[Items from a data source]
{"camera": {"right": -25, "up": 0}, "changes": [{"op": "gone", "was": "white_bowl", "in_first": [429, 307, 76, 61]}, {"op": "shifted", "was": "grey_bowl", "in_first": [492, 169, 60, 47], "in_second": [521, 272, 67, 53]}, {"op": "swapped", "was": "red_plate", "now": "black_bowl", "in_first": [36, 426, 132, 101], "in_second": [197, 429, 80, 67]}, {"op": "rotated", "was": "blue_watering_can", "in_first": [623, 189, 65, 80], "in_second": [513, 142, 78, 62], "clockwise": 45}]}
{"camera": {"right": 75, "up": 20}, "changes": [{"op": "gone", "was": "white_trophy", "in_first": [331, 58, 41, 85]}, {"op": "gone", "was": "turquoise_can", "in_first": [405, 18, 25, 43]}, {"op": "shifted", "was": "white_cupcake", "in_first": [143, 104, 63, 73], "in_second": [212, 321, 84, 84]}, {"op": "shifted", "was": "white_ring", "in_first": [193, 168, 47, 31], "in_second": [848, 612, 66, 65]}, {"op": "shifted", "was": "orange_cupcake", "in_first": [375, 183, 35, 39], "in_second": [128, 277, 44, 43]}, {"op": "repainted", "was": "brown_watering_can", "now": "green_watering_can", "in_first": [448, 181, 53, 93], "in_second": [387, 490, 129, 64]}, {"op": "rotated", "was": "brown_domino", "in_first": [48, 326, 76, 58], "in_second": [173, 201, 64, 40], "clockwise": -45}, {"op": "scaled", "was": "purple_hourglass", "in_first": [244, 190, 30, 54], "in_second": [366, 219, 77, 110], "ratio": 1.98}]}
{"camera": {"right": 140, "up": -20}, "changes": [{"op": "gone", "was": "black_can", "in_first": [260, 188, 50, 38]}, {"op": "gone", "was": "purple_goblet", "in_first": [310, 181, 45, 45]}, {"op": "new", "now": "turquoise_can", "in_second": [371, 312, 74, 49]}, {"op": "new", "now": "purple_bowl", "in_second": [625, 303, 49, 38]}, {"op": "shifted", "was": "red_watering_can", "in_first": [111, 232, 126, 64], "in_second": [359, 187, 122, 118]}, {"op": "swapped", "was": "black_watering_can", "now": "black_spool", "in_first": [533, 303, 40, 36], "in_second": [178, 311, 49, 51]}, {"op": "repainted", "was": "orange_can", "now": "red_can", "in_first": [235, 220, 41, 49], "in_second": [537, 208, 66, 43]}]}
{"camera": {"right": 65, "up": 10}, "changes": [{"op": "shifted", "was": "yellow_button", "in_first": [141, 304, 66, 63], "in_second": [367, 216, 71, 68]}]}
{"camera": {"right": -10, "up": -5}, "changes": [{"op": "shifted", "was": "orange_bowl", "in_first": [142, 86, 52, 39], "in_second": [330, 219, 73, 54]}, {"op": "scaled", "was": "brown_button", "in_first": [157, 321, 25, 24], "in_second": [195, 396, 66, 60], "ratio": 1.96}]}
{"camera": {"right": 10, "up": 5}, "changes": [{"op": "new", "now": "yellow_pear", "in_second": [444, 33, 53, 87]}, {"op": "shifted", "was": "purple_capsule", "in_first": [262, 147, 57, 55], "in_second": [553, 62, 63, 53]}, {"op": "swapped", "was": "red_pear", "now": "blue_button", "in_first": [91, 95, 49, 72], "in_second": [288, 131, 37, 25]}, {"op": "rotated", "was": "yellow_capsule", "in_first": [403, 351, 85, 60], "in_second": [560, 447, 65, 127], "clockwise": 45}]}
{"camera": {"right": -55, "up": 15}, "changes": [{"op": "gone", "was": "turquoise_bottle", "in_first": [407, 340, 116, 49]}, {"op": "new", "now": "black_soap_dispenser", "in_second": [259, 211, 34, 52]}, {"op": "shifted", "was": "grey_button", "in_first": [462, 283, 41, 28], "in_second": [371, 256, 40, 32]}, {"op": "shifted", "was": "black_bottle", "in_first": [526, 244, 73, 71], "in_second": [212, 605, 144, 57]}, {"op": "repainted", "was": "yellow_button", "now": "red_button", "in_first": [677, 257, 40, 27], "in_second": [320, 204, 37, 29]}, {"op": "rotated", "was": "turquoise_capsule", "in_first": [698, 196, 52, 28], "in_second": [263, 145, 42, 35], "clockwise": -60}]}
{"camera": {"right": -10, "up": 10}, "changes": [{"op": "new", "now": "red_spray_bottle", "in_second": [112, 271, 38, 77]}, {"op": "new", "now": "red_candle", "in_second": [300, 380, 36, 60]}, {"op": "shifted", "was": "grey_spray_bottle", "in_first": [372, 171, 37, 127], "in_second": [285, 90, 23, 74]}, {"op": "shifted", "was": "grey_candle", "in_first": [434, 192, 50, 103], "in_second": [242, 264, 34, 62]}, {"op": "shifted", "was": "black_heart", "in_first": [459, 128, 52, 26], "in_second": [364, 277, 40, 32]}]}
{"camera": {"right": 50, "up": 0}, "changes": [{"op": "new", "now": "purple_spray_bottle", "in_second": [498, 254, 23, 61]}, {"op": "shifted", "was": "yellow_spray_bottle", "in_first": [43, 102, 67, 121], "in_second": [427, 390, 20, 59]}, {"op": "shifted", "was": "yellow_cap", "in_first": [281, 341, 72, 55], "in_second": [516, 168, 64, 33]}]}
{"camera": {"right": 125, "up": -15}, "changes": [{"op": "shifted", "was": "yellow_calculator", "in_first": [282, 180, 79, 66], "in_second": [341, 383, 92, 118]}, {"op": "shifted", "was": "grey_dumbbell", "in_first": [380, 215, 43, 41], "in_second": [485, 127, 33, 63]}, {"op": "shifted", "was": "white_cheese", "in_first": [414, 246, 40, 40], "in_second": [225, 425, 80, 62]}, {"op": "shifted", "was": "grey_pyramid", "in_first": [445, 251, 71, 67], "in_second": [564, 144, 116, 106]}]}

What to produce |
Each record above is to be printed again exactly as written.

The answer |
{"camera": {"right": -25, "up": 0}, "changes": [{"op": "gone", "was": "white_bowl", "in_first": [429, 307, 76, 61]}, {"op": "shifted", "was": "grey_bowl", "in_first": [492, 169, 60, 47], "in_second": [521, 272, 67, 53]}, {"op": "swapped", "was": "red_plate", "now": "black_bowl", "in_first": [36, 426, 132, 101], "in_second": [197, 429, 80, 67]}, {"op": "rotated", "was": "blue_watering_can", "in_first": [623, 189, 65, 80], "in_second": [513, 142, 78, 62], "clockwise": 45}]}
{"camera": {"right": 75, "up": 20}, "changes": [{"op": "gone", "was": "white_trophy", "in_first": [331, 58, 41, 85]}, {"op": "gone", "was": "turquoise_can", "in_first": [405, 18, 25, 43]}, {"op": "shifted", "was": "white_cupcake", "in_first": [143, 104, 63, 73], "in_second": [212, 321, 84, 84]}, {"op": "shifted", "was": "white_ring", "in_first": [193, 168, 47, 31], "in_second": [848, 612, 66, 65]}, {"op": "shifted", "was": "orange_cupcake", "in_first": [375, 183, 35, 39], "in_second": [128, 277, 44, 43]}, {"op": "repainted", "was": "brown_watering_can", "now": "green_watering_can", "in_first": [448, 181, 53, 93], "in_second": [387, 490, 129, 64]}, {"op": "rotated", "was": "brown_domino", "in_first": [48, 326, 76, 58], "in_second": [173, 201, 64, 40], "clockwise": -45}, {"op": "scaled", "was": "purple_hourglass", "in_first": [244, 190, 30, 54], "in_second": [366, 219, 77, 110], "ratio": 1.98}]}
{"camera": {"right": 140, "up": -20}, "changes": [{"op": "gone", "was": "black_can", "in_first": [260, 188, 50, 38]}, {"op": "gone", "was": "purple_goblet", "in_first": [310, 181, 45, 45]}, {"op": "new", "now": "turquoise_can", "in_second": [371, 312, 74, 49]}, {"op": "new", "now": "purple_bowl", "in_second": [625, 303, 49, 38]}, {"op": "shifted", "was": "red_watering_can", "in_first": [111, 232, 126, 64], "in_second": [359, 187, 122, 118]}, {"op": "swapped", "was": "black_watering_can", "now": "black_spool", "in_first": [533, 303, 40, 36], "in_second": [178, 311, 49, 51]}, {"op": "repainted", "was": "orange_can", "now": "red_can", "in_first": [235, 220, 41, 49], "in_second": [537, 208, 66, 43]}]}
{"camera": {"right": 65, "up": 10}, "changes": [{"op": "shifted", "was": "yellow_button", "in_first": [141, 304, 66, 63], "in_second": [367, 216, 71, 68]}]}
{"camera": {"right": -10, "up": -5}, "changes": [{"op": "shifted", "was": "orange_bowl", "in_first": [142, 86, 52, 39], "in_second": [330, 219, 73, 54]}, {"op": "scaled", "was": "brown_button", "in_first": [157, 321, 25, 24], "in_second": [195, 396, 66, 60], "ratio": 1.96}]}
{"camera": {"right": 10, "up": 5}, "changes": [{"op": "new", "now": "yellow_pear", "in_second": [444, 33, 53, 87]}, {"op": "shifted", "was": "purple_capsule", "in_first": [262, 147, 57, 55], "in_second": [553, 62, 63, 53]}, {"op": "swapped", "was": "red_pear", "now": "blue_button", "in_first": [91, 95, 49, 72], "in_second": [288, 131, 37, 25]}, {"op": "rotated", "was": "yellow_capsule", "in_first": [403, 351, 85, 60], "in_second": [560, 447, 65, 127], "clockwise": 45}]}
{"camera": {"right": -55, "up": 15}, "changes": [{"op": "gone", "was": "turquoise_bottle", "in_first": [407, 340, 116, 49]}, {"op": "new", "now": "black_soap_dispenser", "in_second": [259, 211, 34, 52]}, {"op": "shifted", "was": "grey_button", "in_first": [462, 283, 41, 28], "in_second": [371, 256, 40, 32]}, {"op": "shifted", "was": "black_bottle", "in_first": [526, 244, 73, 71], "in_second": [212, 605, 144, 57]}, {"op": "repainted", "was": "yellow_button", "now": "red_button", "in_first": [677, 257, 40, 27], "in_second": [320, 204, 37, 29]}, {"op": "rotated", "was": "turquoise_capsule", "in_first": [698, 196, 52, 28], "in_second": [263, 145, 42, 35], "clockwise": -60}]}
{"camera": {"right": -10, "up": 10}, "changes": [{"op": "new", "now": "red_spray_bottle", "in_second": [112, 271, 38, 77]}, {"op": "new", "now": "red_candle", "in_second": [300, 380, 36, 60]}, {"op": "shifted", "was": "grey_spray_bottle", "in_first": [372, 171, 37, 127], "in_second": [285, 90, 23, 74]}, {"op": "shifted", "was": "grey_candle", "in_first": [434, 192, 50, 103], "in_second": [242, 264, 34, 62]}, {"op": "shifted", "was": "black_heart", "in_first": [459, 128, 52, 26], "in_second": [364, 277, 40, 32]}]}
{"camera": {"right": 50, "up": 0}, "changes": [{"op": "new", "now": "purple_spray_bottle", "in_second": [498, 254, 23, 61]}, {"op": "shifted", "was": "yellow_spray_bottle", "in_first": [43, 102, 67, 121], "in_second": [427, 390, 20, 59]}, {"op": "shifted", "was": "yellow_cap", "in_first": [281, 341, 72, 55], "in_second": [516, 168, 64, 33]}]}
{"camera": {"right": 125, "up": -15}, "changes": [{"op": "shifted", "was": "yellow_calculator", "in_first": [282, 180, 79, 66], "in_second": [341, 383, 92, 118]}, {"op": "shifted", "was": "grey_dumbbell", "in_first": [380, 215, 43, 41], "in_second": [485, 127, 33, 63]}, {"op": "shifted", "was": "white_cheese", "in_first": [414, 246, 40, 40], "in_second": [225, 425, 80, 62]}, {"op": "shifted", "was": "grey_pyramid", "in_first": [445, 251, 71, 67], "in_second": [564, 144, 116, 106]}]}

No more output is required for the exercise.